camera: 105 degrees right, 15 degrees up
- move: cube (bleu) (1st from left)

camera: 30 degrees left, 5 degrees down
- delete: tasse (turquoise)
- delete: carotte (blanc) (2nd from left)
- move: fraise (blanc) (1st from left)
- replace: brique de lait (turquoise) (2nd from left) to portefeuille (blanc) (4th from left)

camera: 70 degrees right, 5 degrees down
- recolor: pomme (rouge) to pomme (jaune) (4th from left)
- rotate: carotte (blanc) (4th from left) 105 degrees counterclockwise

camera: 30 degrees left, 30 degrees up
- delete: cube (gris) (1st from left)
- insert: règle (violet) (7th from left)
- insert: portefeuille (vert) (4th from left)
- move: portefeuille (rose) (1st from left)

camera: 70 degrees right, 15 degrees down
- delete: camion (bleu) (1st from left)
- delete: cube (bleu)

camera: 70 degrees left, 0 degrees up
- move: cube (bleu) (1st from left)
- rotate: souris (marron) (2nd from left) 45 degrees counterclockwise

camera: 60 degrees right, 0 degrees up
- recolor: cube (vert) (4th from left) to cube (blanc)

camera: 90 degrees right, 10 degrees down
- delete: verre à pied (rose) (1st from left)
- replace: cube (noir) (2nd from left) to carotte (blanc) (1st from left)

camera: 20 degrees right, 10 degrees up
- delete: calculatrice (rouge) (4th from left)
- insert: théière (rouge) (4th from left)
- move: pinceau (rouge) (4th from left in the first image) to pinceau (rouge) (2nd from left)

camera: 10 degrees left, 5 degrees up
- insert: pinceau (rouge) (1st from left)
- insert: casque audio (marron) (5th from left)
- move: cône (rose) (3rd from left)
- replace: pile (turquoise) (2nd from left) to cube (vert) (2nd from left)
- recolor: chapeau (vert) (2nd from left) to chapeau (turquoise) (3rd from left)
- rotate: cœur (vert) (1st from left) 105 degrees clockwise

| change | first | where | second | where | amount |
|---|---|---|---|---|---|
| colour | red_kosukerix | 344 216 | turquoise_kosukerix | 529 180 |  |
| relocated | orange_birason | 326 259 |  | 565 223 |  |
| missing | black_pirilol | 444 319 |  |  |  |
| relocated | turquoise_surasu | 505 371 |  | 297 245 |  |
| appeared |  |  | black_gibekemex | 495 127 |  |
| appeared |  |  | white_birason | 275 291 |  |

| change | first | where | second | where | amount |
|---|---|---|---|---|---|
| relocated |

--

**WHAT THE TASK REQUIRES**
All of the material above should be printed out in full, word for word.

**OUTPUT**
camera: 105 degrees right, 15 degrees up
- move: cube (bleu) (1st from left)

camera: 30 degrees left, 5 degrees down
- delete: tasse (turquoise)
- delete: carotte (blanc) (2nd from left)
- move: fraise (blanc) (1st from left)
- replace: brique de lait (turquoise) (2nd from left) to portefeuille (blanc) (4th from left)

camera: 70 degrees right, 5 degrees down
- recolor: pomme (rouge) to pomme (jaune) (4th from left)
- rotate: carotte (blanc) (4th from left) 105 degrees counterclockwise

camera: 30 degrees left, 30 degrees up
- delete: cube (gris) (1st from left)
- insert: règle (violet) (7th from left)
- insert: portefeuille (vert) (4th from left)
- move: portefeuille (rose) (1st from left)

camera: 70 degrees right, 15 degrees down
- delete: camion (bleu) (1st from left)
- delete: cube (bleu)

camera: 70 degrees left, 0 degrees up
- move: cube (bleu) (1st from left)
- rotate: souris (marron) (2nd from left) 45 degrees counterclockwise

camera: 60 degrees right, 0 degrees up
- recolor: cube (vert) (4th from left) to cube (blanc)

camera: 90 degrees right, 10 degrees down
- delete: verre à pied (rose) (1st from left)
- replace: cube (noir) (2nd from left) to carotte (blanc) (1st from left)

camera: 20 degrees right, 10 degrees up
- delete: calculatrice (rouge) (4th from left)
- insert: théière (rouge) (4th from left)
- move: pinceau (rouge) (4th from left in the first image) to pinceau (rouge) (2nd from left)

camera: 10 degrees left, 5 degrees up
- insert: pinceau (rouge) (1st from left)
- insert: casque audio (marron) (5th from left)
- move: cône (rose) (3rd from left)
- replace: pile (turquoise) (2nd from left) to cube (vert) (2nd from left)
- recolor: chapeau (vert) (2nd from left) to chapeau (turquoise) (3rd from left)
- rotate: cœur (vert) (1st from left) 105 degrees clockwise

| change | first | where | second | where | amount |
|---|---|---|---|---|---|
| colour | red_kosukerix | 344 216 | turquoise_kosukerix | 529 180 |  |
| relocated | orange_birason | 326 259 |  | 565 223 |  |
| missing | black_pirilol | 444 319 |  |  |  |
| relocated | turquoise_surasu | 505 371 |  | 297 245 |  |
| appeared |  |  | black_gibekemex | 495 127 |  |
| appeared |  |  | white_birason | 275 291 |  |

| change | first | where | second | where | amount |
|---|---|---|---|---|---|
| relocated |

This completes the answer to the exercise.